--- START Data entries ---

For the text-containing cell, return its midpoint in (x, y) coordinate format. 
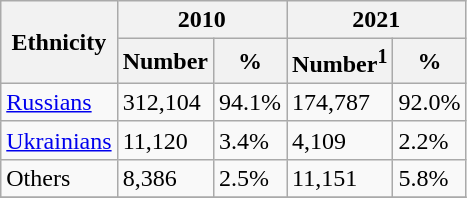
Ethnicity (59, 42)
3.4% (250, 140)
94.1% (250, 102)
312,104 (165, 102)
Russians (59, 102)
11,151 (340, 178)
2010 (202, 20)
2.2% (430, 140)
Others (59, 178)
2021 (376, 20)
4,109 (340, 140)
Number (165, 62)
2.5% (250, 178)
5.8% (430, 178)
8,386 (165, 178)
Ukrainians (59, 140)
11,120 (165, 140)
Number1 (340, 62)
92.0% (430, 102)
174,787 (340, 102)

--- END Data entries ---

### What is required
Transcribe every line of the items above word for word, leaving out the pictures.

### Exercise result
For the text-containing cell, return its midpoint in (x, y) coordinate format. 
Ethnicity (59, 42)
3.4% (250, 140)
94.1% (250, 102)
312,104 (165, 102)
Russians (59, 102)
11,151 (340, 178)
2010 (202, 20)
2.2% (430, 140)
Others (59, 178)
2021 (376, 20)
4,109 (340, 140)
Number (165, 62)
2.5% (250, 178)
5.8% (430, 178)
8,386 (165, 178)
Ukrainians (59, 140)
11,120 (165, 140)
Number1 (340, 62)
92.0% (430, 102)
174,787 (340, 102)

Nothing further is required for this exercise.